::: SOURCE MATERIAL :::
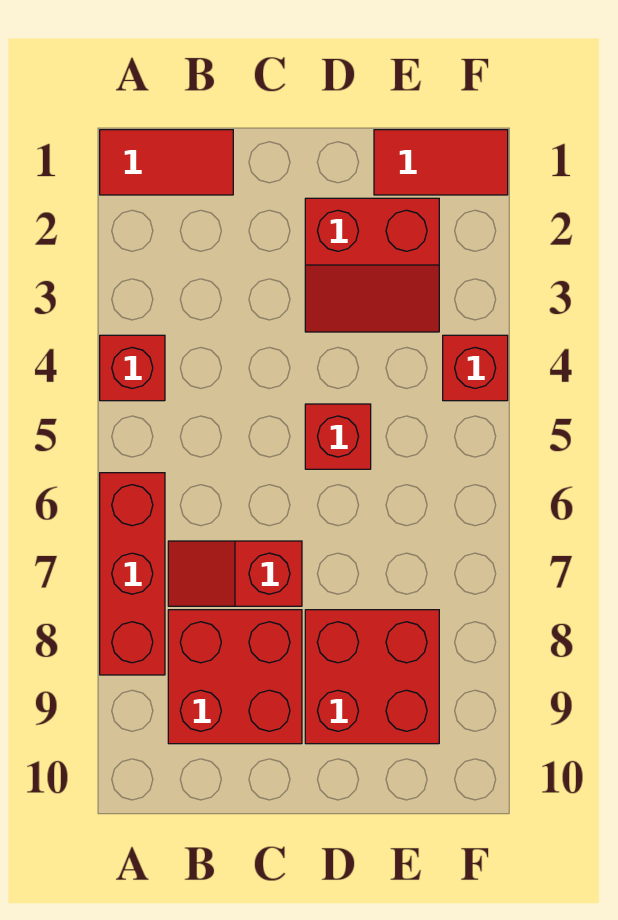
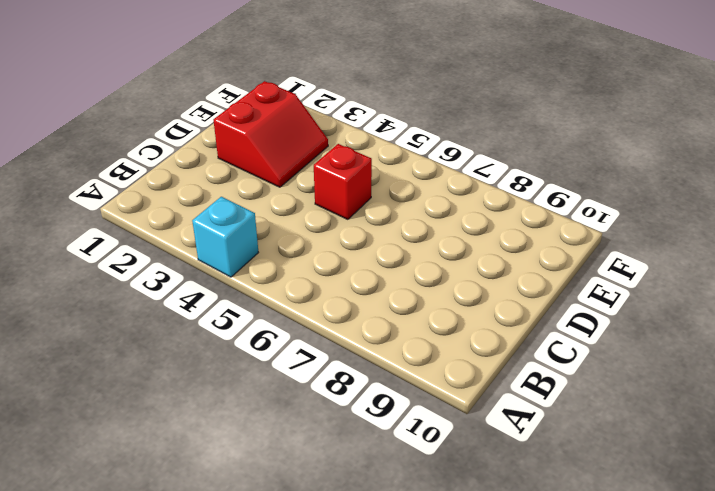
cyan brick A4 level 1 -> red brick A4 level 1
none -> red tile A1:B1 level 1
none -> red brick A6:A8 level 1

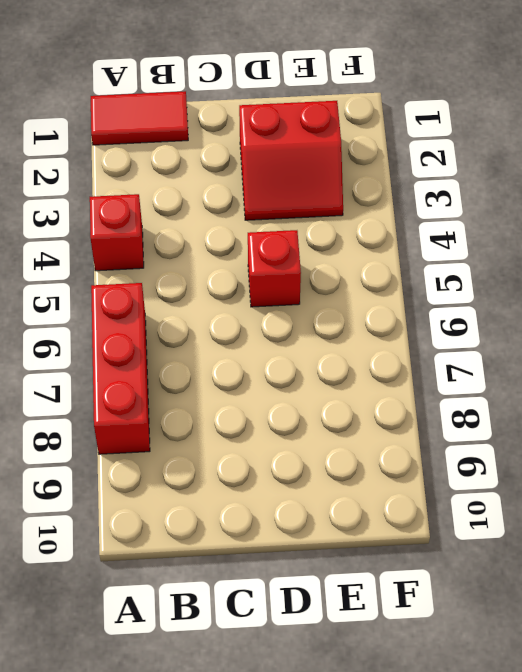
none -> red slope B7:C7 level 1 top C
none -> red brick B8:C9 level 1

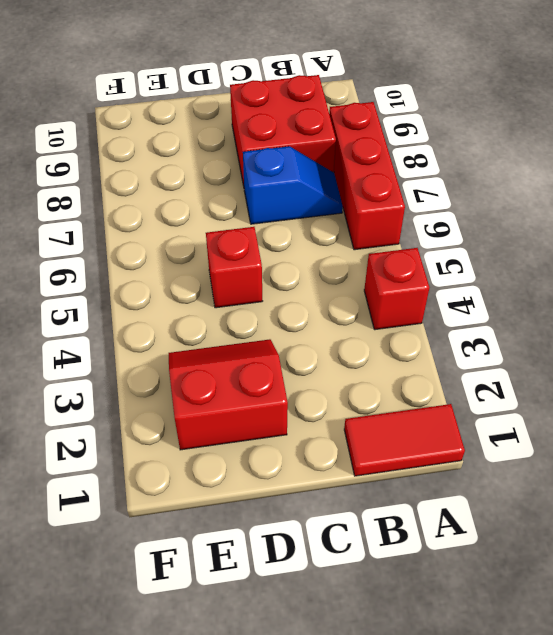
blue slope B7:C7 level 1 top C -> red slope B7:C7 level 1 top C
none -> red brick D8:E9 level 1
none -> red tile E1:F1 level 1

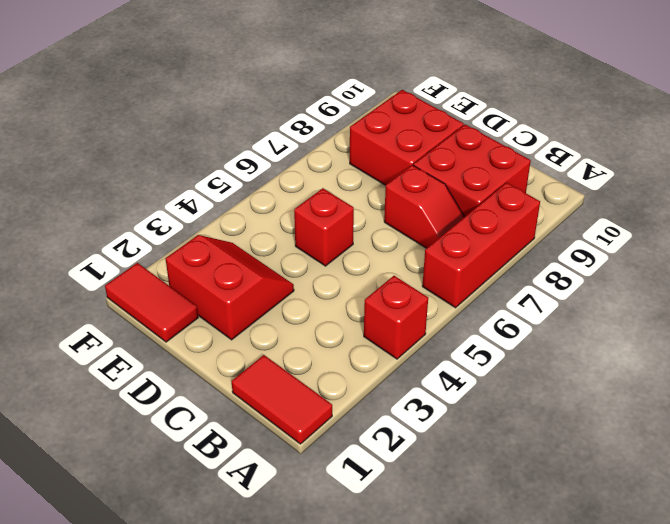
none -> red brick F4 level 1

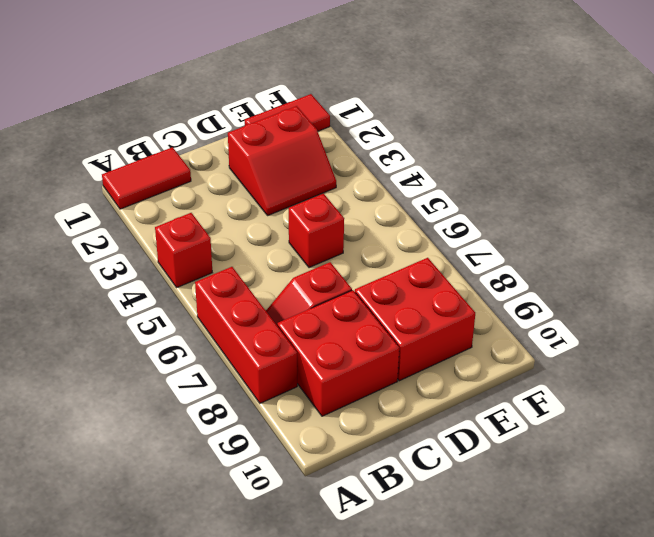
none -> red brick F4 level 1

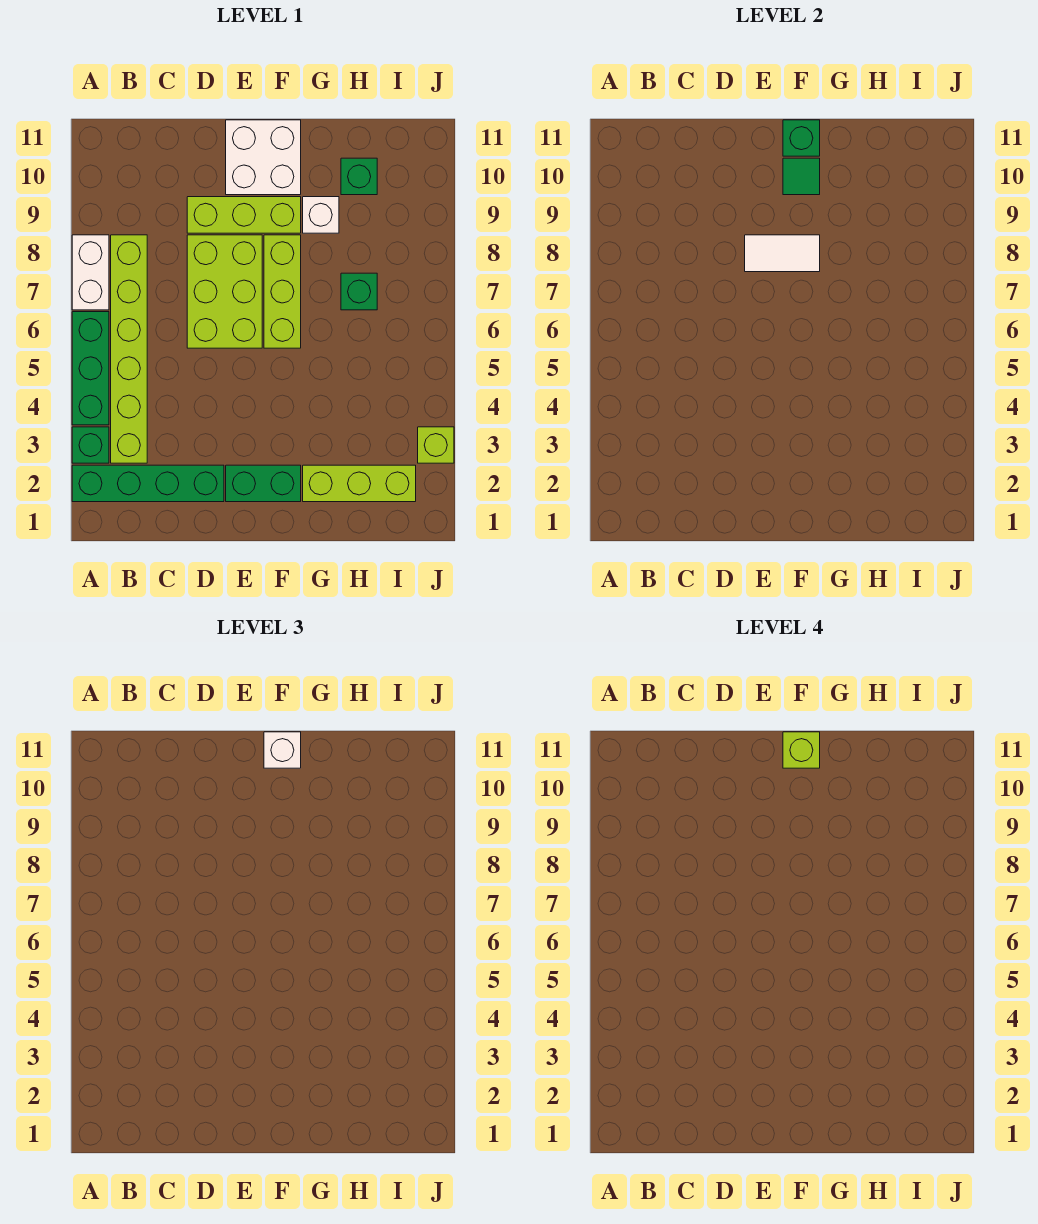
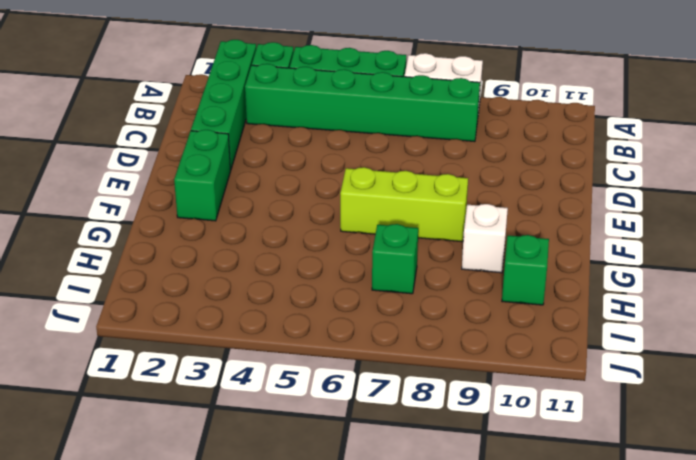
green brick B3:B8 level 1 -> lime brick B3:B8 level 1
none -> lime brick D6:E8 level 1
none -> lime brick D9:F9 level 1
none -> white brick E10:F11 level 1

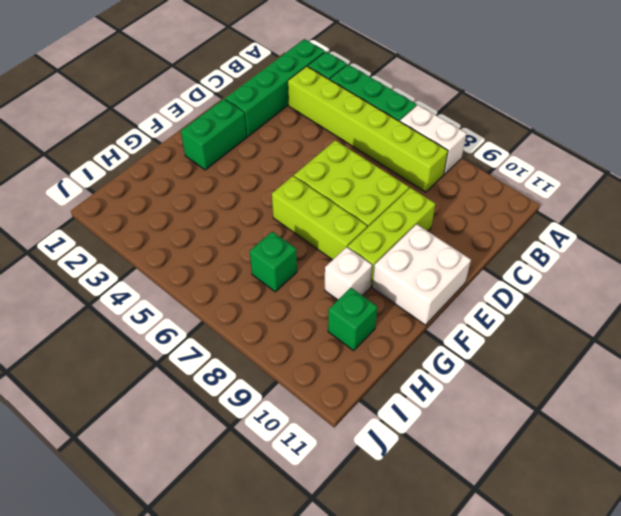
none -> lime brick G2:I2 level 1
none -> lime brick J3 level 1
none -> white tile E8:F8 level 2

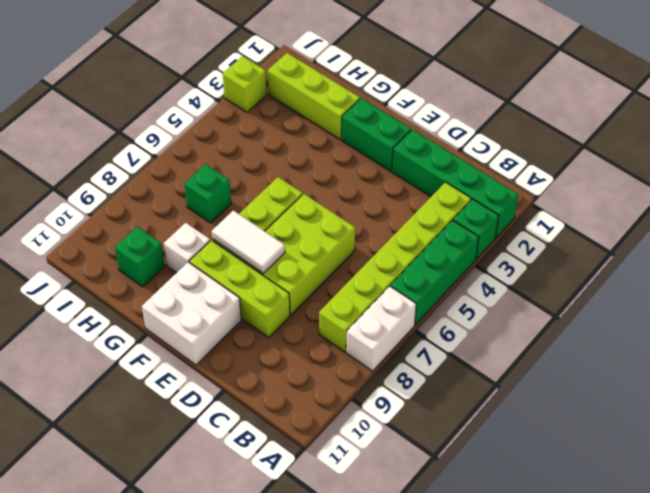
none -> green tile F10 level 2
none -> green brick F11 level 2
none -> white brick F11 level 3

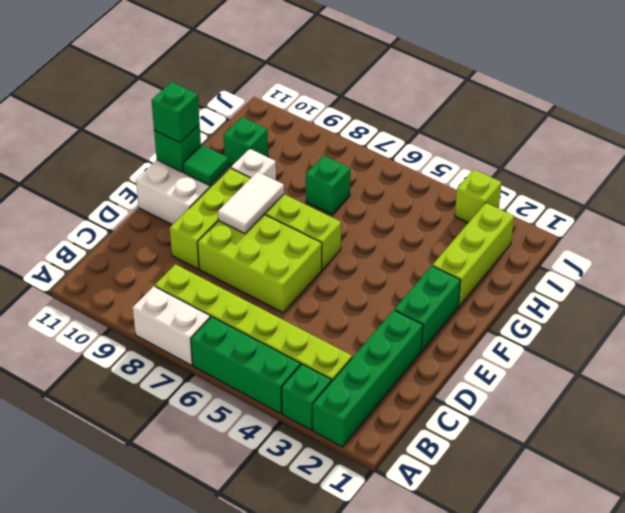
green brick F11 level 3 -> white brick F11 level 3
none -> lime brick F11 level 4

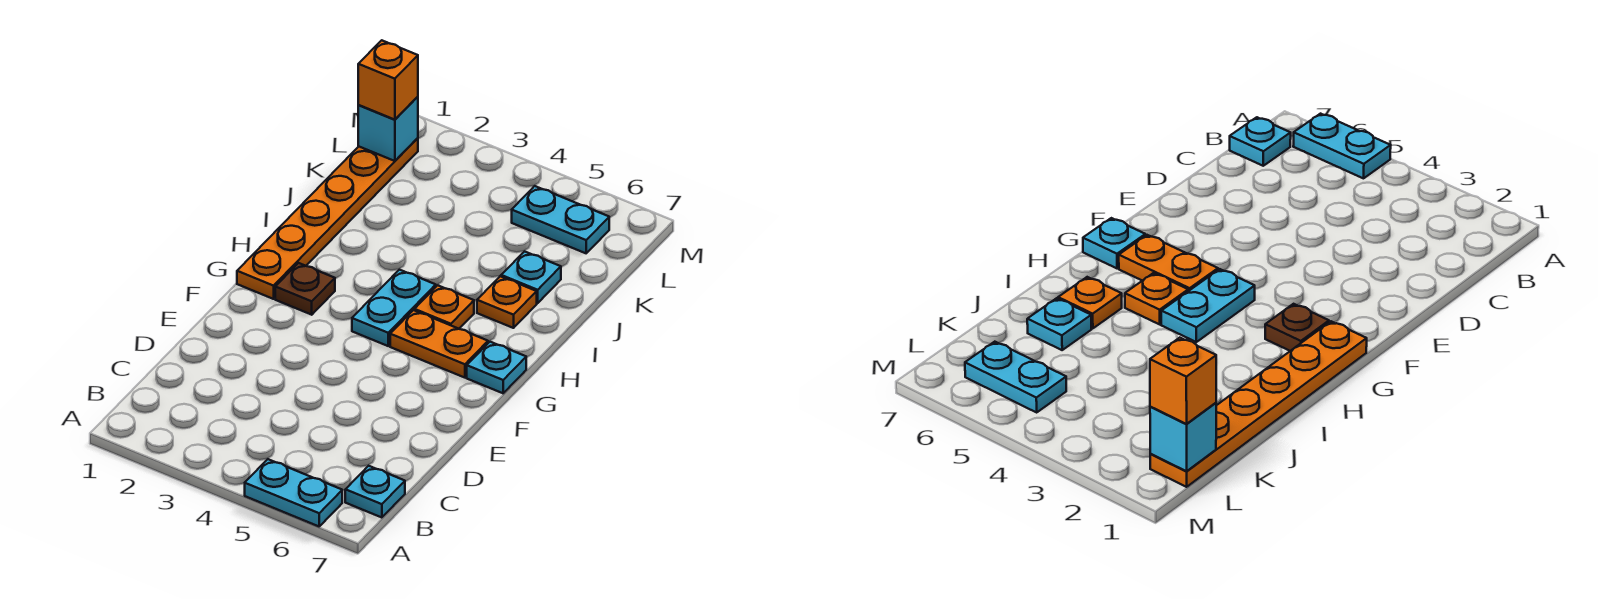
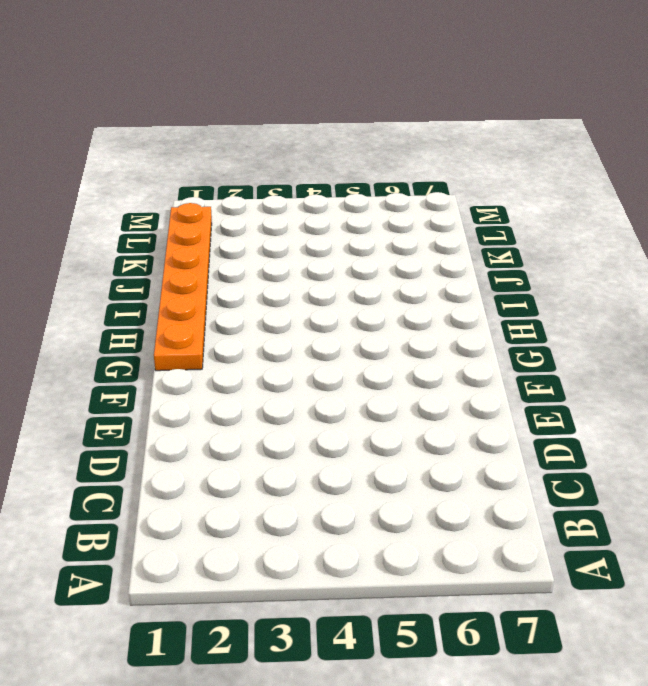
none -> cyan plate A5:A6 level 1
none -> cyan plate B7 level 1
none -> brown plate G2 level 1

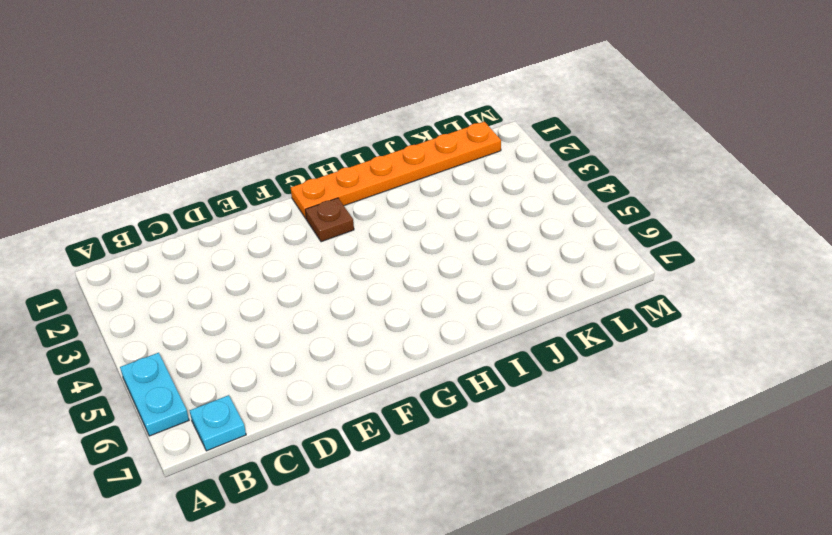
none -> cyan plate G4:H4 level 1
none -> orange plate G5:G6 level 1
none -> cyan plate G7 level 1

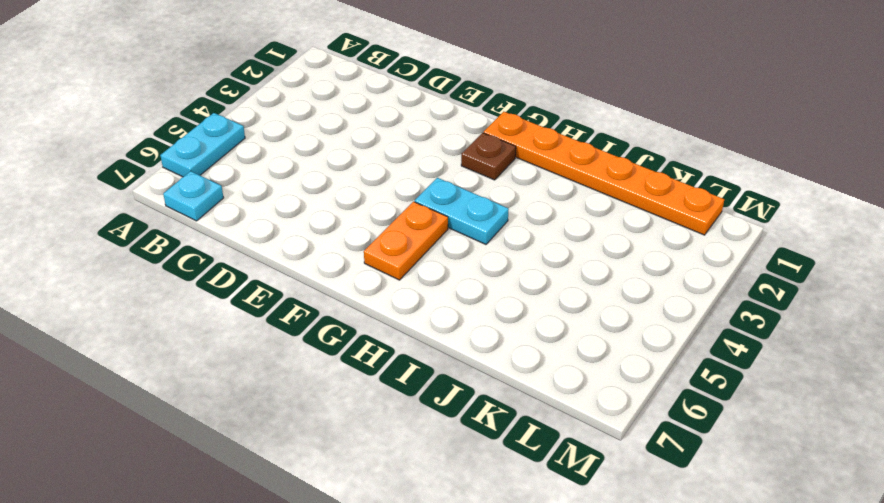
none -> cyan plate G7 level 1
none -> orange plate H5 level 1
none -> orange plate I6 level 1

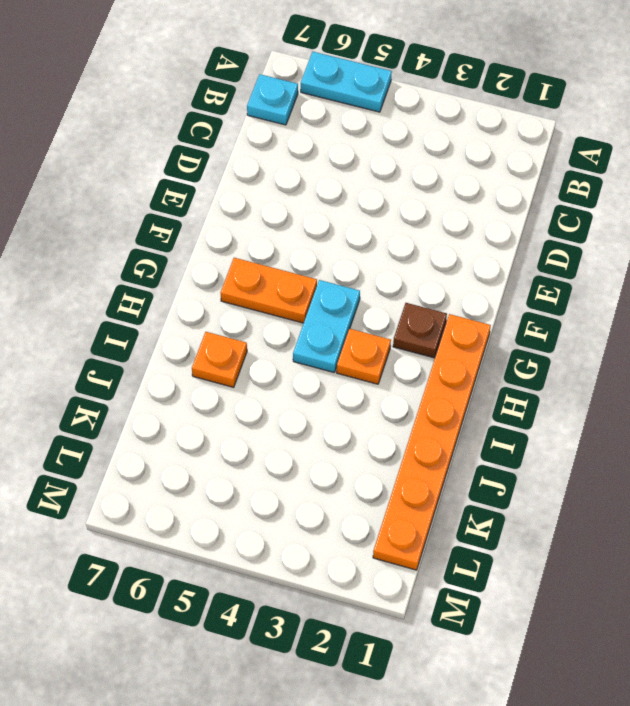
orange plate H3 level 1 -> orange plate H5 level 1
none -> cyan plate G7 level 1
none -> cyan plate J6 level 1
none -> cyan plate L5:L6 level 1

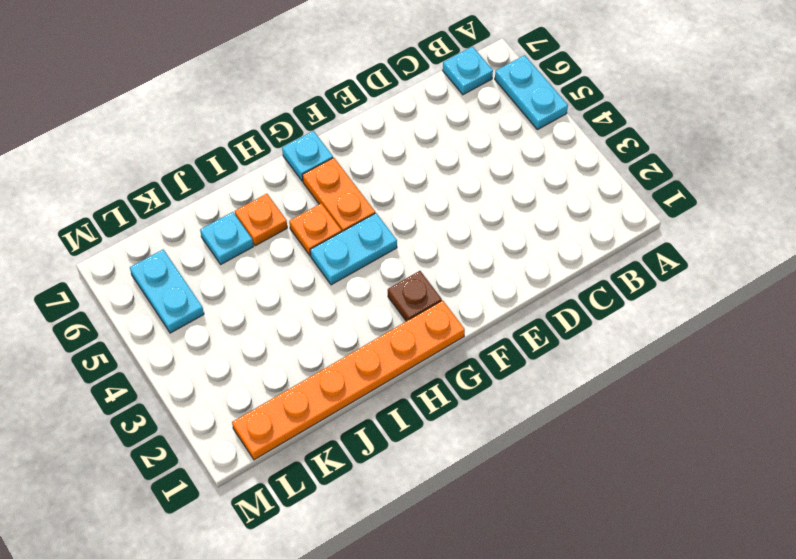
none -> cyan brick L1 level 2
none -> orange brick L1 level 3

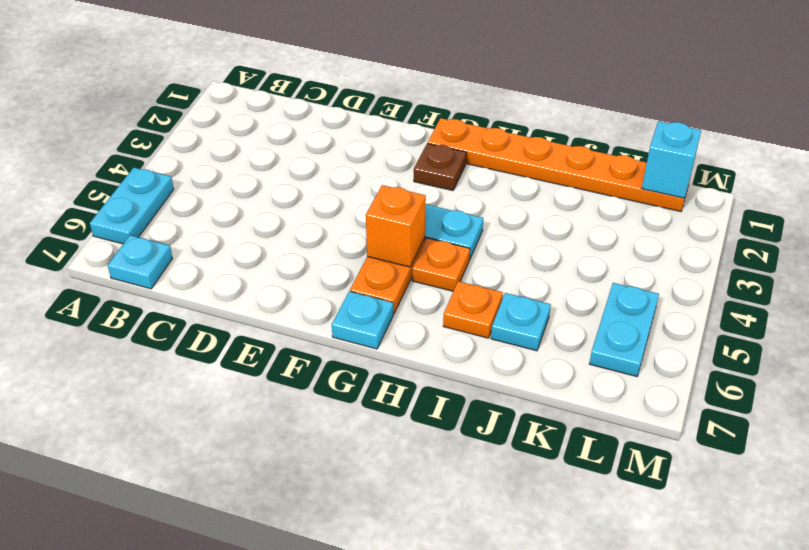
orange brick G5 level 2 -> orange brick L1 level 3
:::
Repeat, without pictures, exactly the lines of the data above from the one containing "none -> lime brick D9:F9 level 1" through the one containing "none -> cyan plate J6 level 1", including both and adding nothing.

none -> lime brick D9:F9 level 1
none -> white brick E10:F11 level 1

none -> lime brick G2:I2 level 1
none -> lime brick J3 level 1
none -> white tile E8:F8 level 2

none -> green tile F10 level 2
none -> green brick F11 level 2
none -> white brick F11 level 3

green brick F11 level 3 -> white brick F11 level 3
none -> lime brick F11 level 4

none -> cyan plate A5:A6 level 1
none -> cyan plate B7 level 1
none -> brown plate G2 level 1

none -> cyan plate G4:H4 level 1
none -> orange plate G5:G6 level 1
none -> cyan plate G7 level 1

none -> cyan plate G7 level 1
none -> orange plate H5 level 1
none -> orange plate I6 level 1

orange plate H3 level 1 -> orange plate H5 level 1
none -> cyan plate G7 level 1
none -> cyan plate J6 level 1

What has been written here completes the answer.